Please reproduce the data exactly, excluding any pictures it contains.

Modification records:
━━━━
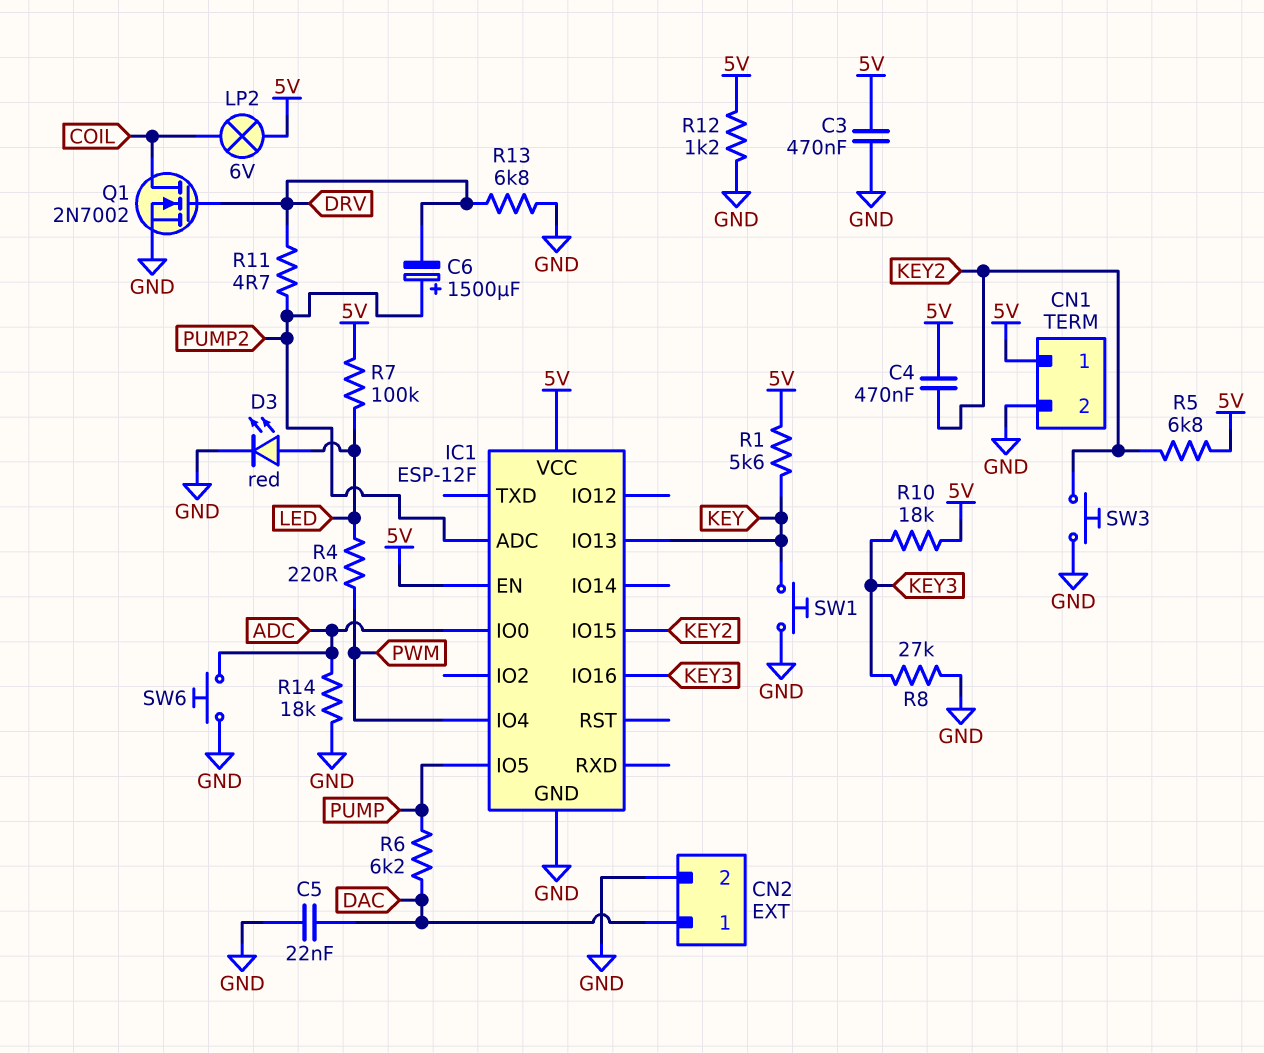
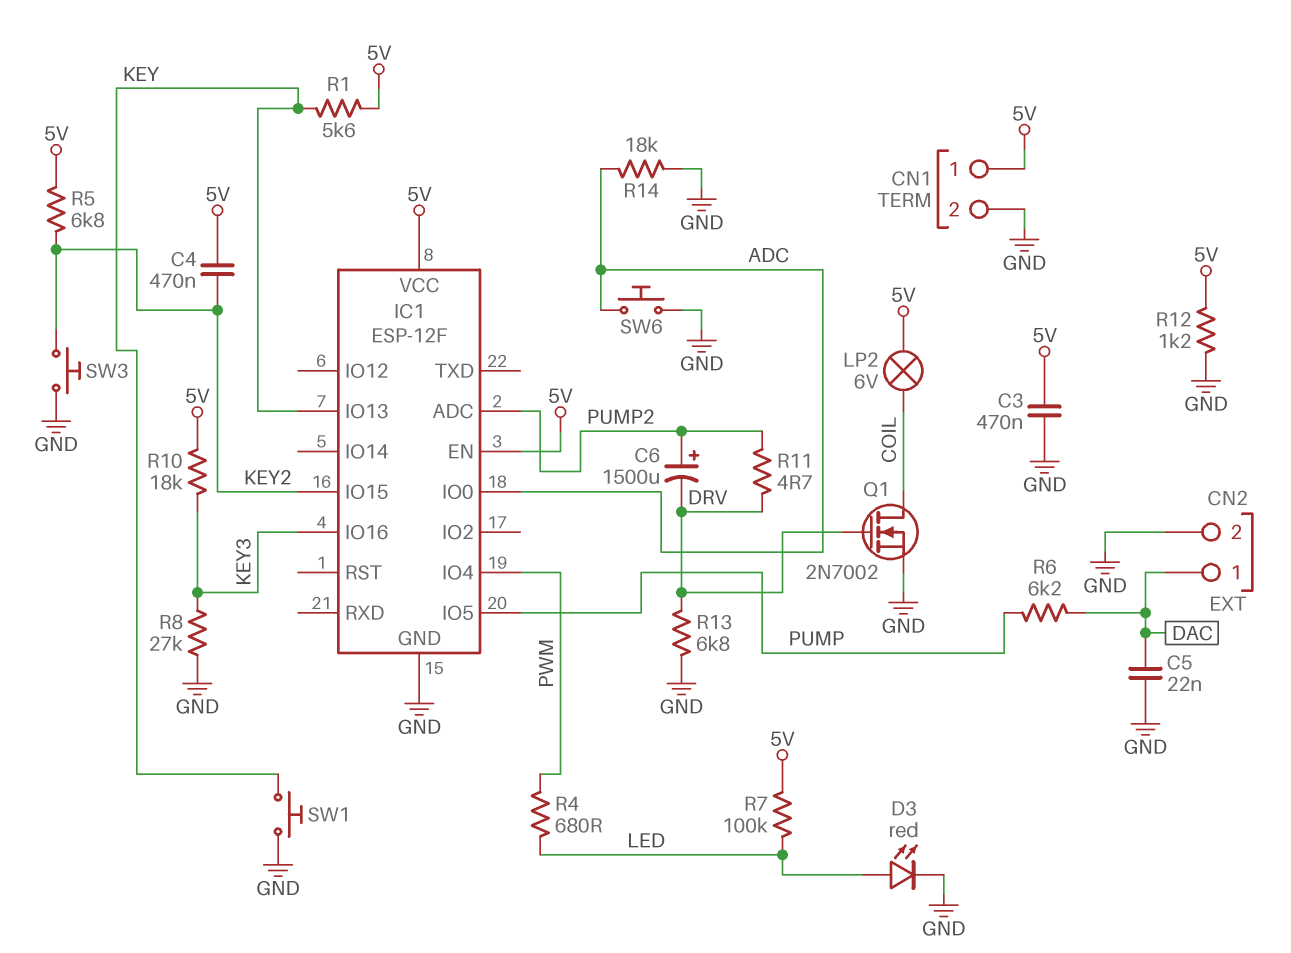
R4: 220 (LED, PWM) -> 680 (LED, PWM)

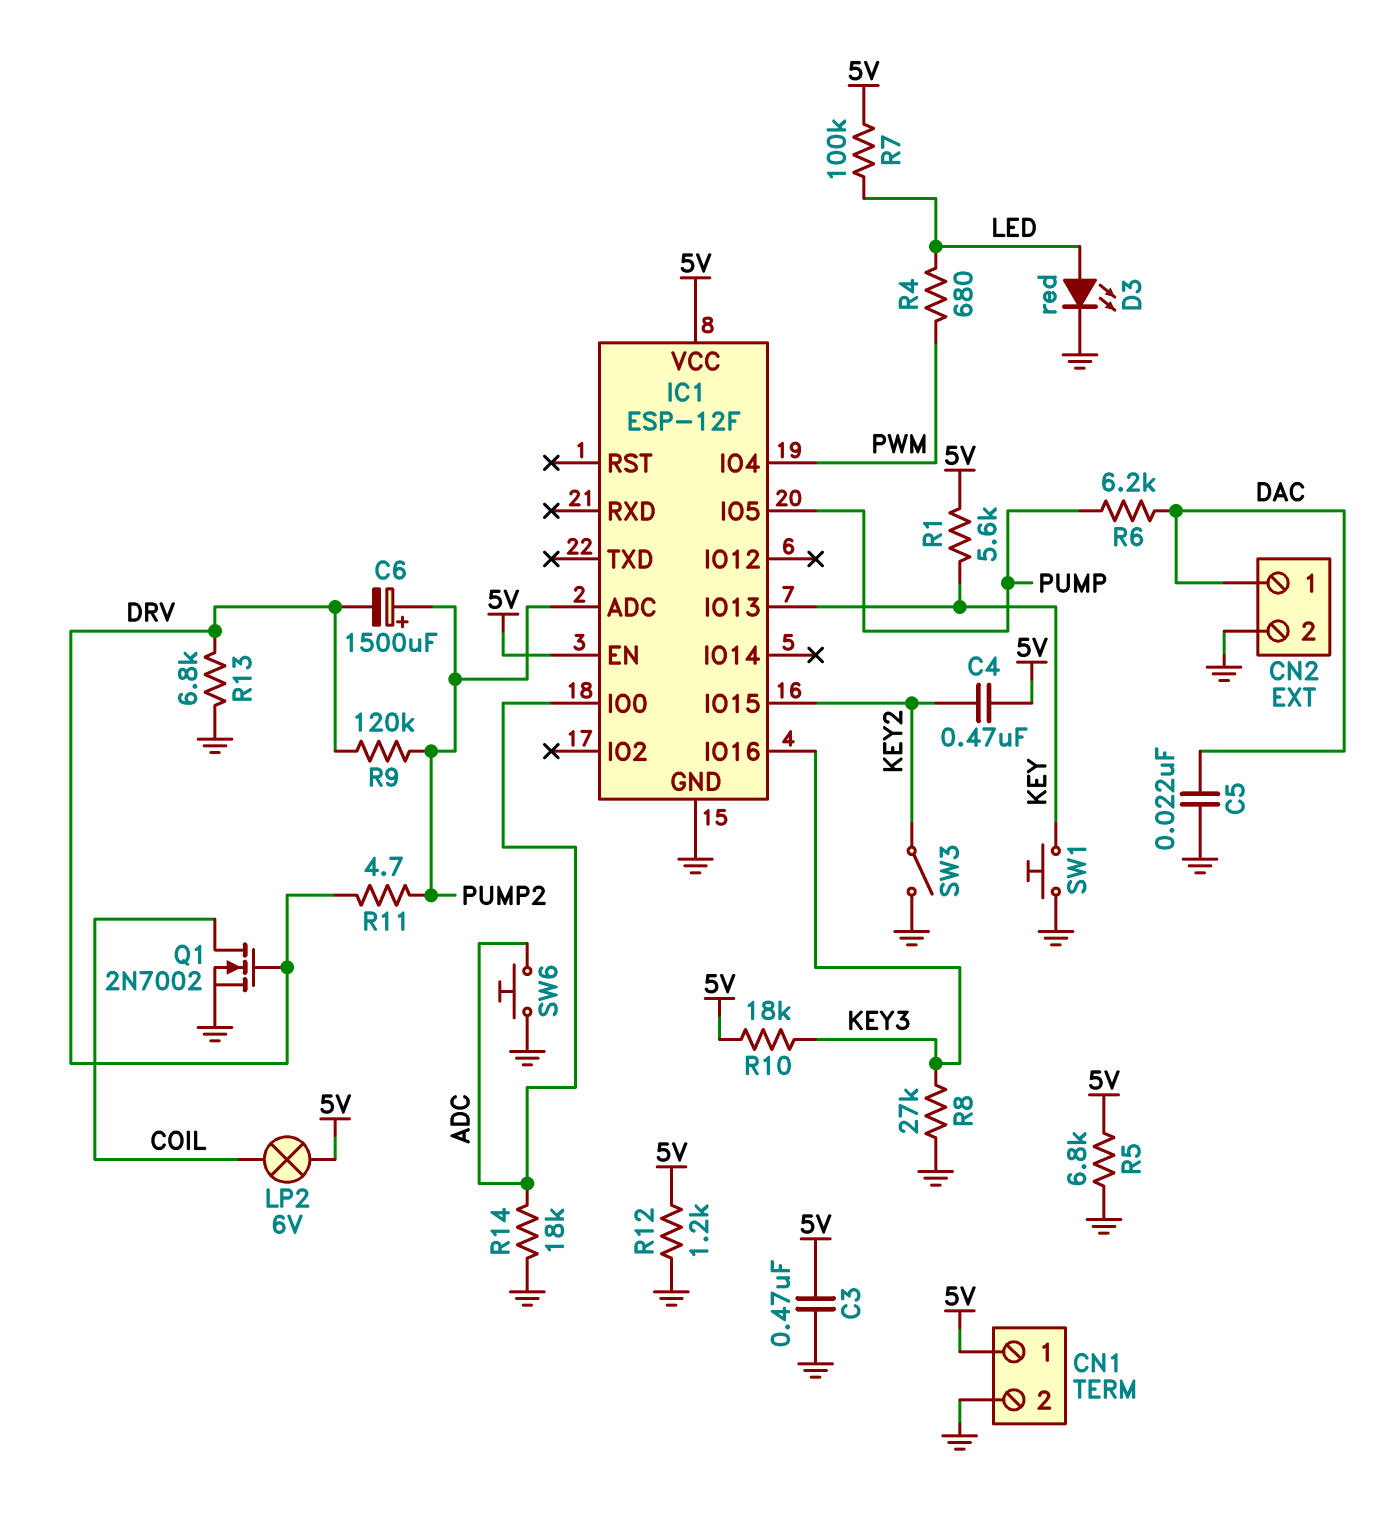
R5: 6.8k (5V, KEY2) -> 6.8k (5V, GND)
R9: none -> 120k (DRV, PUMP2)
SW3: button (GND, KEY2) -> switch (GND, KEY2)

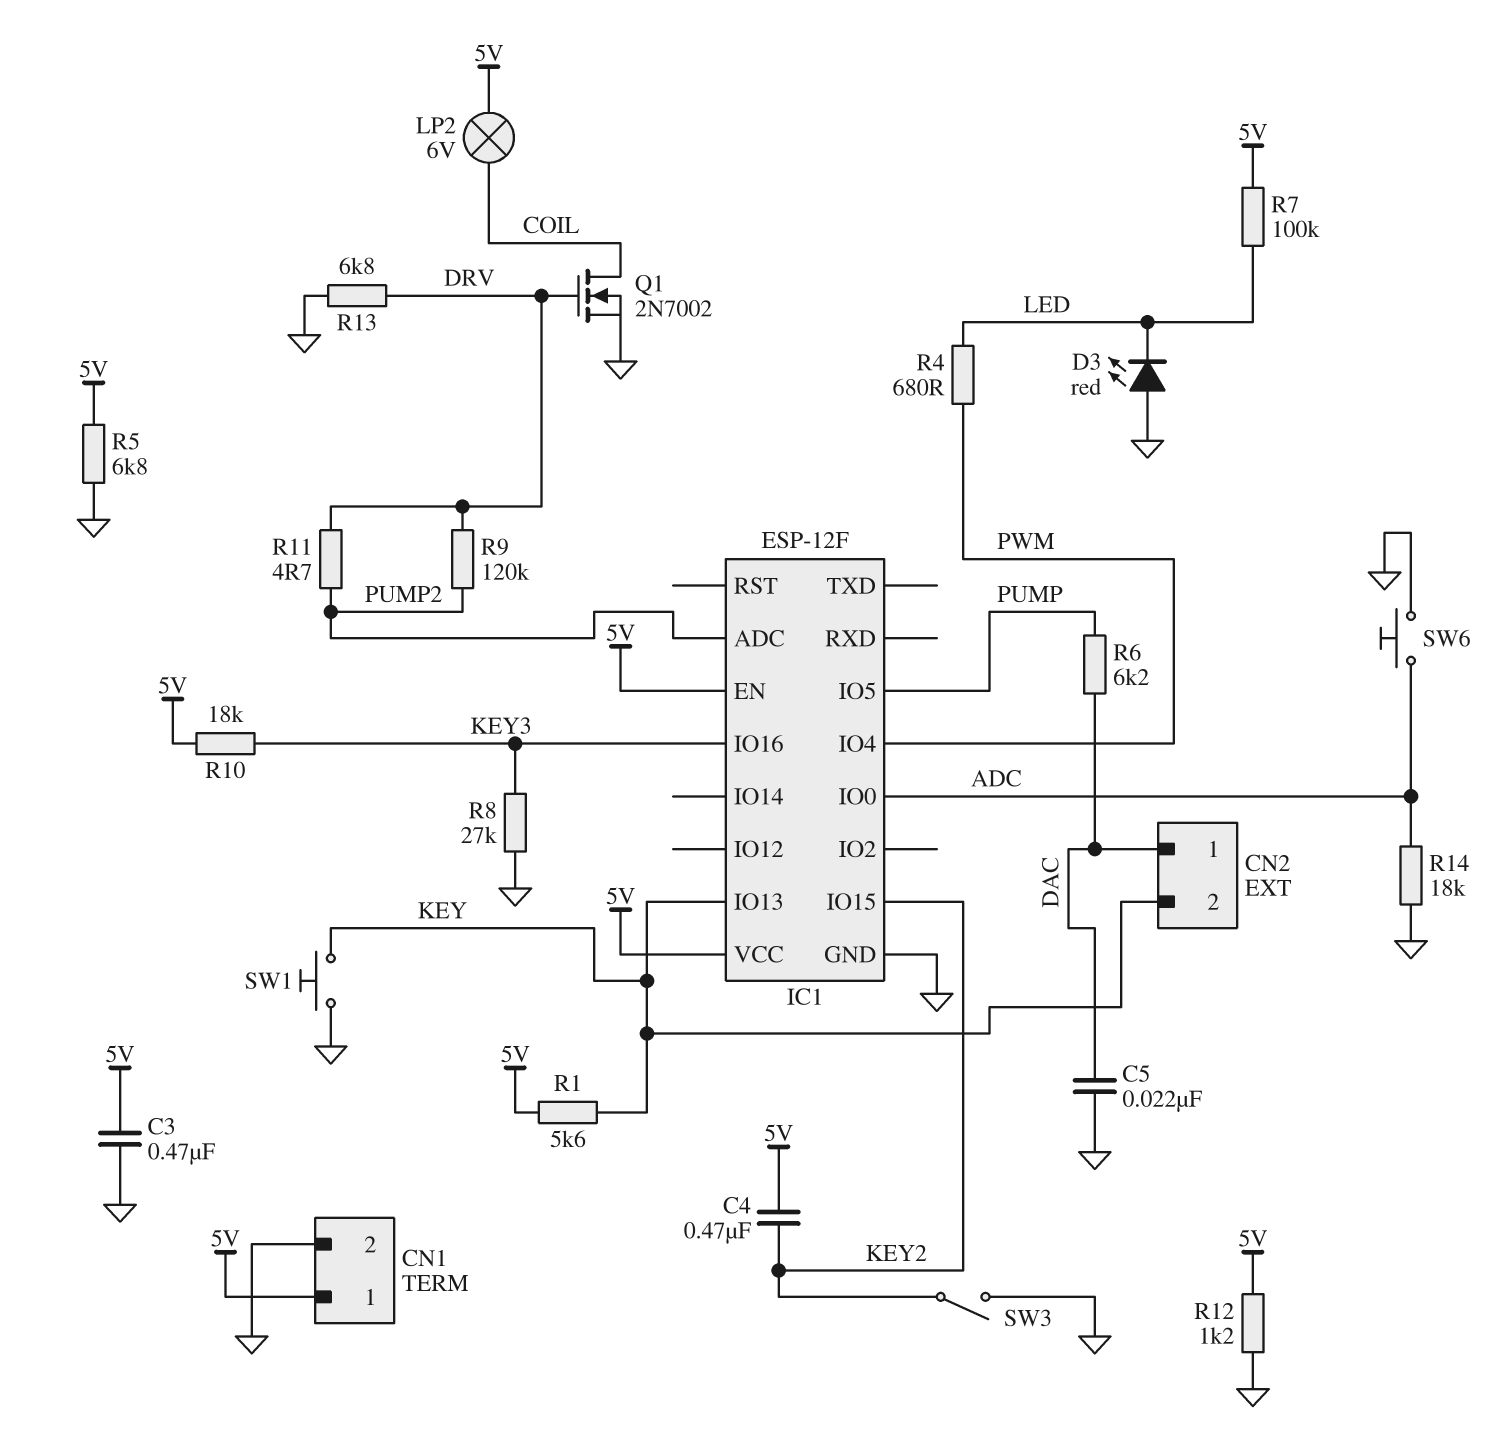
C6: 1500uF (plus PUMP2, minus DRV) -> none
CN2 pin 2: GND -> KEY
D3: LED red (A LED, K GND) -> LED red (A GND, K LED)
━━━━
» Result for this task
R4: 220 (LED, PWM) -> 680 (LED, PWM)

R5: 6.8k (5V, KEY2) -> 6.8k (5V, GND)
R9: none -> 120k (DRV, PUMP2)
SW3: button (GND, KEY2) -> switch (GND, KEY2)

C6: 1500uF (plus PUMP2, minus DRV) -> none
CN2 pin 2: GND -> KEY
D3: LED red (A LED, K GND) -> LED red (A GND, K LED)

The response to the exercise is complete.